Scene image comparisons >>

+-------+

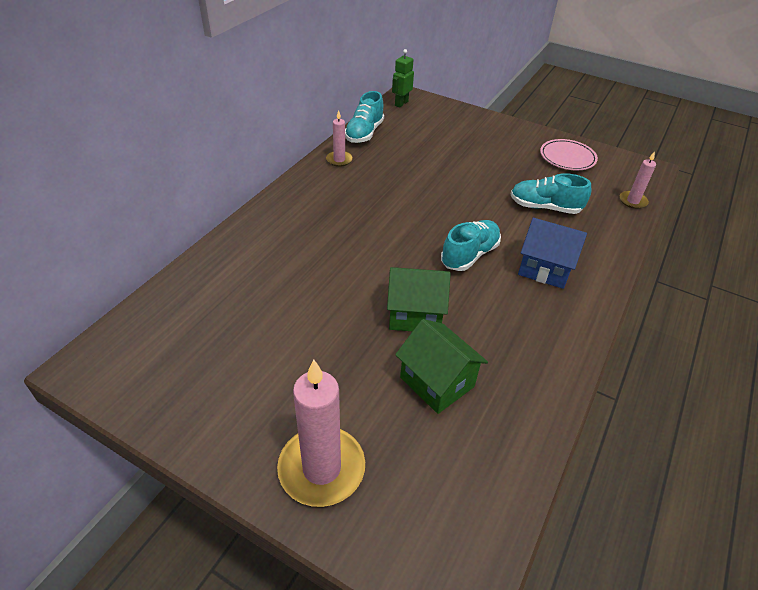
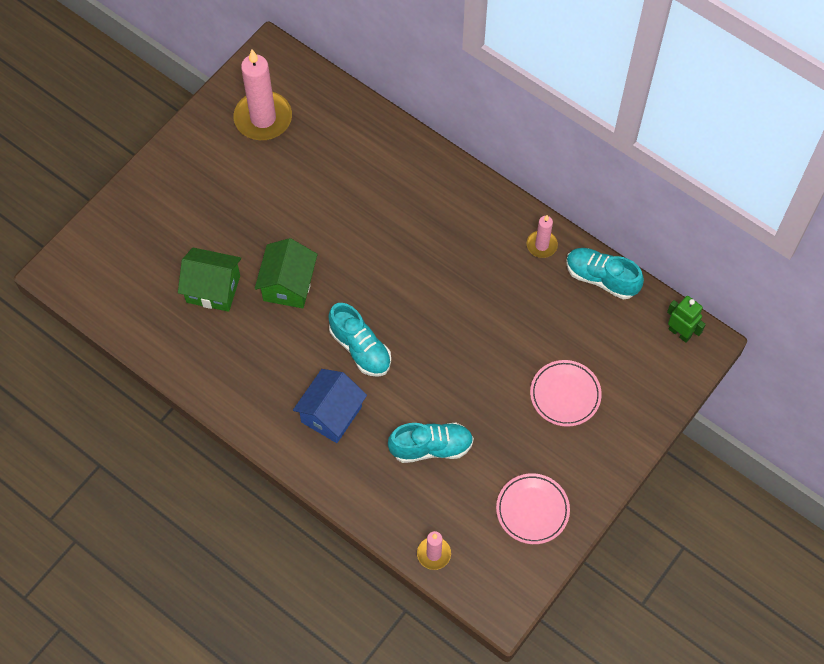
camera: 100 degrees right, 20 degrees up
(321, 468) = (156, 203): pink candle -> pink candle (263, 118)
(437, 382) = (213, 289): green house -> green house turned 45 degrees clockwise
(468, 146) = (565, 395): none -> pink plate
(545, 207) = (431, 447): turquoise shoe -> turquoise shoe turned 60 degrees clockwise

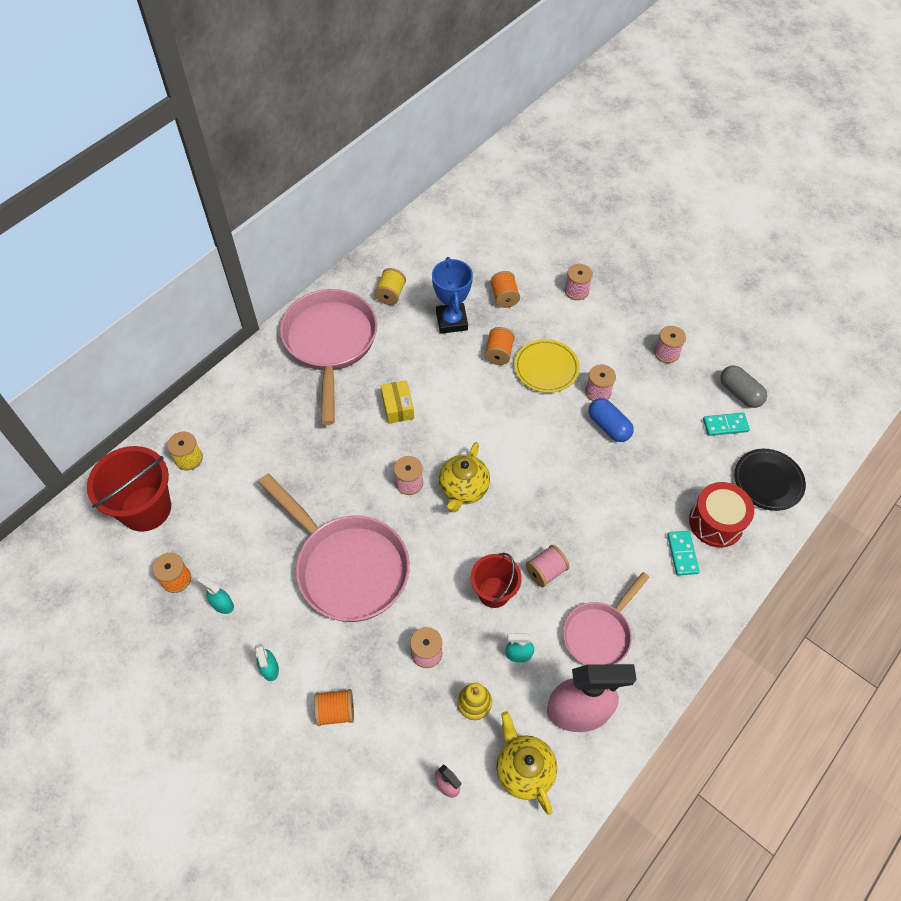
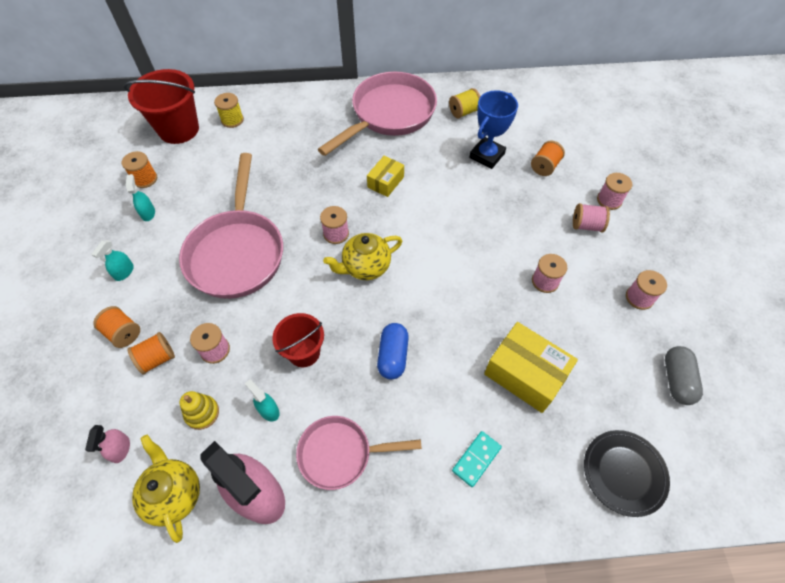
camera: 45 degrees right, 0 degrees up
(499, 353) = (496, 199): orange spool -> orange spool (157, 358)
(524, 770) = (174, 494): yellow teapot -> yellow teapot turned 45 degrees counterclockwise
(546, 368) = (521, 235): yellow plate -> none
(546, 571) = (355, 372): pink spool -> pink spool (586, 225)
(608, 426) = (525, 312): blue capsule -> blue capsule (393, 356)
(652, 470) = (525, 374): none -> yellow box
(716, 522) = (535, 462): red drum -> none
(725, 425) = (632, 394): turquoise domino -> none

+-------+

PROBLEM REQUIREMENTS >>
Lines from the records above that hold "none" are the ones to list.

EXERCISE RESULT >>
(468, 146) = (565, 395): none -> pink plate
(546, 368) = (521, 235): yellow plate -> none
(652, 470) = (525, 374): none -> yellow box
(716, 522) = (535, 462): red drum -> none
(725, 425) = (632, 394): turquoise domino -> none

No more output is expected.